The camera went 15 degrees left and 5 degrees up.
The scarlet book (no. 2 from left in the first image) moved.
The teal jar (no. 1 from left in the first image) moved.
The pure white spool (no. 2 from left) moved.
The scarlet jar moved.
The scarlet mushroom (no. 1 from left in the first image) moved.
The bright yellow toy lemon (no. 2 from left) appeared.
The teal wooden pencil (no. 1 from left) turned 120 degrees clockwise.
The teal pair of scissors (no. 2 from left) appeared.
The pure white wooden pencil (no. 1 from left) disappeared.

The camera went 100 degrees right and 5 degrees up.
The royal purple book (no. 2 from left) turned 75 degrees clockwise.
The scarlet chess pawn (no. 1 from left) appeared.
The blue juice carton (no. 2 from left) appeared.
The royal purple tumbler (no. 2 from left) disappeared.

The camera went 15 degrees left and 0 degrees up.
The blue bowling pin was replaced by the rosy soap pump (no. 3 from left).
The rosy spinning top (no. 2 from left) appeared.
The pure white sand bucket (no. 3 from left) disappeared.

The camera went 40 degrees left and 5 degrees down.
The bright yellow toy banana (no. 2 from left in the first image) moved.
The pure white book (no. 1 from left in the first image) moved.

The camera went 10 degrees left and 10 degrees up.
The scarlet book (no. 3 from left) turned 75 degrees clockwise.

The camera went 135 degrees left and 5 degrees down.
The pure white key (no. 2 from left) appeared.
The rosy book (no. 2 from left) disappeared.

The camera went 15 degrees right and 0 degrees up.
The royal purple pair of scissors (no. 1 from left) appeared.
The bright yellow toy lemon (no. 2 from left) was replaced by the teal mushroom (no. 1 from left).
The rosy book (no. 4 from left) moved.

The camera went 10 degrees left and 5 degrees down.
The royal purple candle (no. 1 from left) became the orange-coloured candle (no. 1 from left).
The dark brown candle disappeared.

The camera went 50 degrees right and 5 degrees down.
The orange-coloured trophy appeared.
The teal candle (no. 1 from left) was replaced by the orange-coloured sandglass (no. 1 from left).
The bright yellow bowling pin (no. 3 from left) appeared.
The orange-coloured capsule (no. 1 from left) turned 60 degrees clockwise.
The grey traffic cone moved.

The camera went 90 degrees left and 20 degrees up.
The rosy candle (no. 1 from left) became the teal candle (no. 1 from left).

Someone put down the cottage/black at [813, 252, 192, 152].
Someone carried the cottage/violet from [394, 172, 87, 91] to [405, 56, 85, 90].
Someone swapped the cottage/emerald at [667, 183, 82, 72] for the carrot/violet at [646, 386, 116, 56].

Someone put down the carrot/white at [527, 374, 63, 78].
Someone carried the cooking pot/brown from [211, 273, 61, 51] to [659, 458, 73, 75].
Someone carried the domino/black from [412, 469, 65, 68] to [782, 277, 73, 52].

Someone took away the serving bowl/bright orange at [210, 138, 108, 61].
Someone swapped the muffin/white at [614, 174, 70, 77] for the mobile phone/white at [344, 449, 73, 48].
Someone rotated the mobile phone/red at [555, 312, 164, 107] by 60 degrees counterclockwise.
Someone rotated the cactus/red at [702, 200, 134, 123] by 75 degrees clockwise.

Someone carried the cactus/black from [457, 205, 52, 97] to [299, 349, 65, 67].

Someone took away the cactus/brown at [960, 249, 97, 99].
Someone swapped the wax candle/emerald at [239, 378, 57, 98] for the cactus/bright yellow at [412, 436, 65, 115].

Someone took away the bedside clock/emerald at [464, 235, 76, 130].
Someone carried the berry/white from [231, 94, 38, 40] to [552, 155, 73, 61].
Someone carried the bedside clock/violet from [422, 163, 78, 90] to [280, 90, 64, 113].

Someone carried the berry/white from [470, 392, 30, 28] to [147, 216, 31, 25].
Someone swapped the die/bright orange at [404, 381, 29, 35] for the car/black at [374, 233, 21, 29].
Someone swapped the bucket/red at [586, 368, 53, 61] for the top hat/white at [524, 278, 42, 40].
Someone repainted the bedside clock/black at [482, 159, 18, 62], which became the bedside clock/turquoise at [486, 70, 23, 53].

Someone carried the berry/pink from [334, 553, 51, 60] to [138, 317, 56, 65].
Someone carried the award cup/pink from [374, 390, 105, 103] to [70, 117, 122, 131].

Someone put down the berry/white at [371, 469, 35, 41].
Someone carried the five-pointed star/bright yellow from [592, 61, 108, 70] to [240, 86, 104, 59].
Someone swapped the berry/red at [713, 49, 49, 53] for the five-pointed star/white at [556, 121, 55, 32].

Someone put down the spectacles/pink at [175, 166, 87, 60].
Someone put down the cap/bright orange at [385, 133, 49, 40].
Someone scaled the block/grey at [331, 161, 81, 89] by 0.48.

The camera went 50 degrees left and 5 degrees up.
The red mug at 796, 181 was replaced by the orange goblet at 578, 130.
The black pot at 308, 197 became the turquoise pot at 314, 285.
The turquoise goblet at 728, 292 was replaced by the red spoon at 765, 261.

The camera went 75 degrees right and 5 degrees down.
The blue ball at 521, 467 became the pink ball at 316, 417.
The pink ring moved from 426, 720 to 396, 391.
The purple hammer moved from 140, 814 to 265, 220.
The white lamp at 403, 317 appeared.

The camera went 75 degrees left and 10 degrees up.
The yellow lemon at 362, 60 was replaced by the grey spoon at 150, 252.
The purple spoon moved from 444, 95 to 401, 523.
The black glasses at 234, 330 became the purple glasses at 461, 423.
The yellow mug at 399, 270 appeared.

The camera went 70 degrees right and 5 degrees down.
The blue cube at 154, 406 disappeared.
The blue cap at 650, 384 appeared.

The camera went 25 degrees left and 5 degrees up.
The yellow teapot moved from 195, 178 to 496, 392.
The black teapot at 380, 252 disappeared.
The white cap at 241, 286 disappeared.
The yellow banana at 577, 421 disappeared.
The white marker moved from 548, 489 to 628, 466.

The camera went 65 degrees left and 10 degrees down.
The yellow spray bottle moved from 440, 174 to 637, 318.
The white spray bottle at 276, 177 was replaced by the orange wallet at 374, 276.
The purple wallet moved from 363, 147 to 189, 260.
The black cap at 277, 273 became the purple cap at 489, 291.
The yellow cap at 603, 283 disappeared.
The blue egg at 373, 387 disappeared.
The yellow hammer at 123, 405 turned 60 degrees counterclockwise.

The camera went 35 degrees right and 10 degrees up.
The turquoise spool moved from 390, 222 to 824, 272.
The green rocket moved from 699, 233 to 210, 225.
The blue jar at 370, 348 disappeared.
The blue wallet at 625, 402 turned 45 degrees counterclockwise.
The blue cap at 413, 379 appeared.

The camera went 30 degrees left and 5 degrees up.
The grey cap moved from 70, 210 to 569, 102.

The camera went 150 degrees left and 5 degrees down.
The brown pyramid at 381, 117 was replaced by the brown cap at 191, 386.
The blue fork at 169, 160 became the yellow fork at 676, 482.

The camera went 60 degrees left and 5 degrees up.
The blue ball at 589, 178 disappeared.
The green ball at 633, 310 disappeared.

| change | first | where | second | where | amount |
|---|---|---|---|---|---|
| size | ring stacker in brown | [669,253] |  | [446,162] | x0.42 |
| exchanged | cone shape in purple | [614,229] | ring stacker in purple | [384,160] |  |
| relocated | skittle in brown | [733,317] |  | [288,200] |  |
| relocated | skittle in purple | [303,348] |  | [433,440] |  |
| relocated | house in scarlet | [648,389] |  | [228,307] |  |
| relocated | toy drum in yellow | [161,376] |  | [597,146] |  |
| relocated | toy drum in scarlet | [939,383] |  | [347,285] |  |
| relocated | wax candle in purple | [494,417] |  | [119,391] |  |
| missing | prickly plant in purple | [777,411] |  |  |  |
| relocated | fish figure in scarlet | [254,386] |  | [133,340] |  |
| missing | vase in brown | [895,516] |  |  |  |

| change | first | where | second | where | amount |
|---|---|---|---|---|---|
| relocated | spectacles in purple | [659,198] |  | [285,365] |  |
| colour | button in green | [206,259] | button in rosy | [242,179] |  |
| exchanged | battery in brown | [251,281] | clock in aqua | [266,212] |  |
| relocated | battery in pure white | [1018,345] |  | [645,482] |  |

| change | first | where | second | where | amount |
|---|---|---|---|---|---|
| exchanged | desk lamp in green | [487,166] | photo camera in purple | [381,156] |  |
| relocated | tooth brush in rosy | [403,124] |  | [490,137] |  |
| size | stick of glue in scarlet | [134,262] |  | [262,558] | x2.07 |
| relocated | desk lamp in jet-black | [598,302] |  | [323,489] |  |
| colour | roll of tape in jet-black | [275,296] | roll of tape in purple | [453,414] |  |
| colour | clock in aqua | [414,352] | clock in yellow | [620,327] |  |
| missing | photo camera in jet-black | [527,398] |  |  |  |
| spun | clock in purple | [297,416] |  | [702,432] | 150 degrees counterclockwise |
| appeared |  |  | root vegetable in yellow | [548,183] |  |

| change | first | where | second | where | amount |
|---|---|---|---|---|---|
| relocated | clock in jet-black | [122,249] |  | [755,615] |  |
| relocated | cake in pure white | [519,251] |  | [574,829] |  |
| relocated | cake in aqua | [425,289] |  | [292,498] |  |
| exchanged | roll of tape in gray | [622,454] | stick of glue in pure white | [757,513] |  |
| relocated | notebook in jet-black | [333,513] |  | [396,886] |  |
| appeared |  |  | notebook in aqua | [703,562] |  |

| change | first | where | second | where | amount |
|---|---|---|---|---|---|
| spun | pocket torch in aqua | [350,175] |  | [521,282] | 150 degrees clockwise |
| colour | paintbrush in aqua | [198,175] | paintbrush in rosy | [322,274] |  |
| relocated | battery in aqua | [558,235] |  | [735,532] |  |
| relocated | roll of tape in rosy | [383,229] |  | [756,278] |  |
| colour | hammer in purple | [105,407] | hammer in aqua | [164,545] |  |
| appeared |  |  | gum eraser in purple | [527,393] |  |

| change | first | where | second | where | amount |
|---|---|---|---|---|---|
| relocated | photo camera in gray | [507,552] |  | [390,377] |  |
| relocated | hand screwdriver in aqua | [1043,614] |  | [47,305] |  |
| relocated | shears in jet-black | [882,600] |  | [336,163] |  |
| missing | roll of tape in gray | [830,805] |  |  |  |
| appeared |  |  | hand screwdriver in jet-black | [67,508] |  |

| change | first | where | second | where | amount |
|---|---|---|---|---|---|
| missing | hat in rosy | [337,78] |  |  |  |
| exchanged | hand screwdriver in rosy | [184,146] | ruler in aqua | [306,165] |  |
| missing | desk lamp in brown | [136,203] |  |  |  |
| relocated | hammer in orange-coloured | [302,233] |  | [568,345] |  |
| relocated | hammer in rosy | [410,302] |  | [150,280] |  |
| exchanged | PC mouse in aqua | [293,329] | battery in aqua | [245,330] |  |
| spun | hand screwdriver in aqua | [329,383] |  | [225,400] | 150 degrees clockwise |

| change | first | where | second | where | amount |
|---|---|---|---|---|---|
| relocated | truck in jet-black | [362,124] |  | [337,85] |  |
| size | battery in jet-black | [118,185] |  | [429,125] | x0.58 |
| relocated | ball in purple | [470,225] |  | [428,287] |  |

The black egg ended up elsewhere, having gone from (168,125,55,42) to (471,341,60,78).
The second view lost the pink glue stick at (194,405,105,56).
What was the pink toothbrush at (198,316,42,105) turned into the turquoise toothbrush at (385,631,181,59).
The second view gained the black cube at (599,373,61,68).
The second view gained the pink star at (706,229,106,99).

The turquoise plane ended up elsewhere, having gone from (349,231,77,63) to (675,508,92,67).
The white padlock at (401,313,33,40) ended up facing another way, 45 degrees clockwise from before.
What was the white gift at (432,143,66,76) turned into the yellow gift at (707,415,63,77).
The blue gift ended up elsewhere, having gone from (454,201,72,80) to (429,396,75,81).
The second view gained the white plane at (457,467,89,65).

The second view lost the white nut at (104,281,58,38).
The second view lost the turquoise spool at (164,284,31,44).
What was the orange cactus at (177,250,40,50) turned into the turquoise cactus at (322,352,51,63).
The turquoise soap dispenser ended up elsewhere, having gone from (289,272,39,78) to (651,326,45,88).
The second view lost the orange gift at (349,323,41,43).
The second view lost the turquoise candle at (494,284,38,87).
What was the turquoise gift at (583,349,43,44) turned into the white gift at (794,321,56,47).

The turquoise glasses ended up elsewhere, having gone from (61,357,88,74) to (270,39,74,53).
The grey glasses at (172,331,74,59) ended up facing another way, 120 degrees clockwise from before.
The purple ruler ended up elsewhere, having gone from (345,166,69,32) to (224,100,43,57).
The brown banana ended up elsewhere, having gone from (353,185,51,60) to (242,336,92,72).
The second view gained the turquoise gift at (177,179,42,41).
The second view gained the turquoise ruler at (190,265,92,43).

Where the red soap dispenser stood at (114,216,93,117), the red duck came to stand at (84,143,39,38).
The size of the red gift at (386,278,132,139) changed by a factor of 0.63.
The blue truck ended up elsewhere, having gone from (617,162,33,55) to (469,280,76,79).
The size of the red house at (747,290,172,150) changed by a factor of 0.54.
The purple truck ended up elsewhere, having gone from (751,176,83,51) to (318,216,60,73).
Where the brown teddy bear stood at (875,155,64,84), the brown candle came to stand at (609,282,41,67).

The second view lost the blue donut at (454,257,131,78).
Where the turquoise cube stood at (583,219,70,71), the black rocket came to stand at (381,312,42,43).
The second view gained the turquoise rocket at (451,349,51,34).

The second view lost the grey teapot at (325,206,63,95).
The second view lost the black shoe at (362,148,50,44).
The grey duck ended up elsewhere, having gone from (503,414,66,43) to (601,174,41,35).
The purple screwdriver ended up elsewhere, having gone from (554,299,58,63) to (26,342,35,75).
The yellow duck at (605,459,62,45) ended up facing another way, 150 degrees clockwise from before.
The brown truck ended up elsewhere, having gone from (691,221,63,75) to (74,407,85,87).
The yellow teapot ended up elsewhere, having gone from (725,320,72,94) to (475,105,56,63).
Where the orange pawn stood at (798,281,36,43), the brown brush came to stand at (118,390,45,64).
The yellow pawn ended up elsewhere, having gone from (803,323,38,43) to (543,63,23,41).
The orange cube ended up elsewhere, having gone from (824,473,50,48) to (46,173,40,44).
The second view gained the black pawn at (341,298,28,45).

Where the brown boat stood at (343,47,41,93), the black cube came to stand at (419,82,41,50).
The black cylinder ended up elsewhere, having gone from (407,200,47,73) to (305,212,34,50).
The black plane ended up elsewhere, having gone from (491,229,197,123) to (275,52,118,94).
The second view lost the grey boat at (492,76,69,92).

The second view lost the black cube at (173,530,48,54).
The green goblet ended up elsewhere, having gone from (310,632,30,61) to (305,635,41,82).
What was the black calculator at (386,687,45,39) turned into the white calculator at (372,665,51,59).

■ EXERCISE DESCRIPTION ■
Return a copy of each line in the entries that carries the string "stacker".

■ EXERCISE ANSWER ■
| size | ring stacker in brown | [669,253] |  | [446,162] | x0.42 |
| exchanged | cone shape in purple | [614,229] | ring stacker in purple | [384,160] |  |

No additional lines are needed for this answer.